EXERCISE BRIEF: Return only the lines of the listing below that run from the line with "camera: 50 degrees left, 5 degrees up" through the line with "orange pyramid [457,156,528,236]", both ends included, exactly as written.

=-=-=-=-=

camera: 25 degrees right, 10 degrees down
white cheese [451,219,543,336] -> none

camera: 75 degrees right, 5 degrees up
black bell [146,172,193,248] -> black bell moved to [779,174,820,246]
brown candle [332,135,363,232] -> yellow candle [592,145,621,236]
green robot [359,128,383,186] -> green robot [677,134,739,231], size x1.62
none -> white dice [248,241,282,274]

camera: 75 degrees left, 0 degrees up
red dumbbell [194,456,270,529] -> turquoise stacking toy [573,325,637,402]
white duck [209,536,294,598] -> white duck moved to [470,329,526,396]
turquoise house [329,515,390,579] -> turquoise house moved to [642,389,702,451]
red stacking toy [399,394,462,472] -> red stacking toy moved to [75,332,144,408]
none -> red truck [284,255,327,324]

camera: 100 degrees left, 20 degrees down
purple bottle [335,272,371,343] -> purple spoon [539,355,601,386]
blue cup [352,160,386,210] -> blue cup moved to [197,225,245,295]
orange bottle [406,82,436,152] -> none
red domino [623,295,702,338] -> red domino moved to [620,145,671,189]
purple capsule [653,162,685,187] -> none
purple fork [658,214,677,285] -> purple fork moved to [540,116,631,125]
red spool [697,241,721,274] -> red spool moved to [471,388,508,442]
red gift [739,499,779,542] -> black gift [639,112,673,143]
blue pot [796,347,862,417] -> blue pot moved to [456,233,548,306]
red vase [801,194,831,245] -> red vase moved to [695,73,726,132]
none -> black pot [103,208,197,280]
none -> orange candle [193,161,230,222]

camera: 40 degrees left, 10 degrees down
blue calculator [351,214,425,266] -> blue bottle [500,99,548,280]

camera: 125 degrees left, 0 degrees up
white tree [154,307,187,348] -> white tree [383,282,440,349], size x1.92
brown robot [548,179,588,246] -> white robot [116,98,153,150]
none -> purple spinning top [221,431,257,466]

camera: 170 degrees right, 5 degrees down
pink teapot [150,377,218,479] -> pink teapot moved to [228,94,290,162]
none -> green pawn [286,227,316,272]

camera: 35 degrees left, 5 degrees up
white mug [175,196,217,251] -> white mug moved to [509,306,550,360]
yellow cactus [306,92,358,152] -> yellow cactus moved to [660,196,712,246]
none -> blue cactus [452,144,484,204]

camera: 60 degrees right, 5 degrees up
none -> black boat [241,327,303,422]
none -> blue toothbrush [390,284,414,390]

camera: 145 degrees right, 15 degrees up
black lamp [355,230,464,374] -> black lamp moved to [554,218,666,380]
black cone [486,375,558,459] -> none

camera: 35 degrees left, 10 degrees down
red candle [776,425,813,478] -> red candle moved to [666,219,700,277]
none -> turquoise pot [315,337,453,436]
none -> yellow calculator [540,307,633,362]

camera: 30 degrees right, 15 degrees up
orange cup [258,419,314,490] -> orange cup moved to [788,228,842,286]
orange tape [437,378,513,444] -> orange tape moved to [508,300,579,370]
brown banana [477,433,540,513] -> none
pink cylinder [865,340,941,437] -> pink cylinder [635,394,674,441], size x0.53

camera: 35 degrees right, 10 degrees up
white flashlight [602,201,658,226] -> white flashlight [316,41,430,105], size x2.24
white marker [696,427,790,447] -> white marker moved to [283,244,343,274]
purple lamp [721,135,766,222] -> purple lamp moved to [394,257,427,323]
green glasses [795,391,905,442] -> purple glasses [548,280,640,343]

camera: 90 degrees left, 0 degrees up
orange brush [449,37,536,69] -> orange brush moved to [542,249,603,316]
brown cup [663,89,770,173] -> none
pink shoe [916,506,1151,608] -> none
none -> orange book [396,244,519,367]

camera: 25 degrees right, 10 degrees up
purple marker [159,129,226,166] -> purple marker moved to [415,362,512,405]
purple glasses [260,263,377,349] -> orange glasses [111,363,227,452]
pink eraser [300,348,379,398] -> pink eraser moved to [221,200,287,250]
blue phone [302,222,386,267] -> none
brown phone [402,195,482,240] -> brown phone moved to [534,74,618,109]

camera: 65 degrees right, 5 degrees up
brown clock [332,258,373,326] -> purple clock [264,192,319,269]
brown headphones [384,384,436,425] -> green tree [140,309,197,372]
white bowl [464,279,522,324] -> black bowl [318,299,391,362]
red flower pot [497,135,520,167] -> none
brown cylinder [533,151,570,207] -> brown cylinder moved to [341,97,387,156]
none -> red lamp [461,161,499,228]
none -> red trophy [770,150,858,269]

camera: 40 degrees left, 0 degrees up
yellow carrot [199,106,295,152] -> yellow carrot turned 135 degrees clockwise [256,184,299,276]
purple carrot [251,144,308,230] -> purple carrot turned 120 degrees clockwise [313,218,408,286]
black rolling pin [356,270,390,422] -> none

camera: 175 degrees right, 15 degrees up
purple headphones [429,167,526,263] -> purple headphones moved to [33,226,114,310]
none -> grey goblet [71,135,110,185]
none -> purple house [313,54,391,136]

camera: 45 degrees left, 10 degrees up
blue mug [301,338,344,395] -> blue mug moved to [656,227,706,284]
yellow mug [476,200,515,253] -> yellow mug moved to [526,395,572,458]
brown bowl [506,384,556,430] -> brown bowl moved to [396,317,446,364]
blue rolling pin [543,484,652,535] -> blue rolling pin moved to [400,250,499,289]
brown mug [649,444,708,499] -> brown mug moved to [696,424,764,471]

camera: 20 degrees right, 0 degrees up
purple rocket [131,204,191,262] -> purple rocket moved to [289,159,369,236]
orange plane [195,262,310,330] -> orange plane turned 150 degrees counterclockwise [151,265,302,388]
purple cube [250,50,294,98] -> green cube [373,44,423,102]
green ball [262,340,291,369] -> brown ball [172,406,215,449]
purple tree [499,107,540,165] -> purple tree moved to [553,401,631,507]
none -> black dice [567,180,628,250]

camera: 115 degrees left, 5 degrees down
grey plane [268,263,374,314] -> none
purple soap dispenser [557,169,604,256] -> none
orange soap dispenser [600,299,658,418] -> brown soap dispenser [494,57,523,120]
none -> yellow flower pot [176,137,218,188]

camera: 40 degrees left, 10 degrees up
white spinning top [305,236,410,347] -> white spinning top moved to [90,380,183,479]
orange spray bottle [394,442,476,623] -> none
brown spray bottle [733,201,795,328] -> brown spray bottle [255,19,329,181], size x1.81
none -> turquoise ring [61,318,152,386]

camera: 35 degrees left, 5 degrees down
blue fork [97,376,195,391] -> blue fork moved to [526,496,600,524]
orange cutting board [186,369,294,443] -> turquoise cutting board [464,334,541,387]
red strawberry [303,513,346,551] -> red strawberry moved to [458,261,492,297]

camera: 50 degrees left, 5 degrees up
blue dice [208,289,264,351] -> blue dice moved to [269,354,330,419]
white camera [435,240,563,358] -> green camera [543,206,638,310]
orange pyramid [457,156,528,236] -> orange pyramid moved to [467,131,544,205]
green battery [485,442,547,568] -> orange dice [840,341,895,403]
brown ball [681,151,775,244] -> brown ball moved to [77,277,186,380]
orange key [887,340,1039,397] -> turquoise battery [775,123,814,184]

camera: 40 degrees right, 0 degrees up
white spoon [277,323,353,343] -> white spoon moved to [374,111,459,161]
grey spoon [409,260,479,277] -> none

=-=-=-=-=

EXERCISE OUTPUT:
camera: 50 degrees left, 5 degrees up
blue dice [208,289,264,351] -> blue dice moved to [269,354,330,419]
white camera [435,240,563,358] -> green camera [543,206,638,310]
orange pyramid [457,156,528,236] -> orange pyramid moved to [467,131,544,205]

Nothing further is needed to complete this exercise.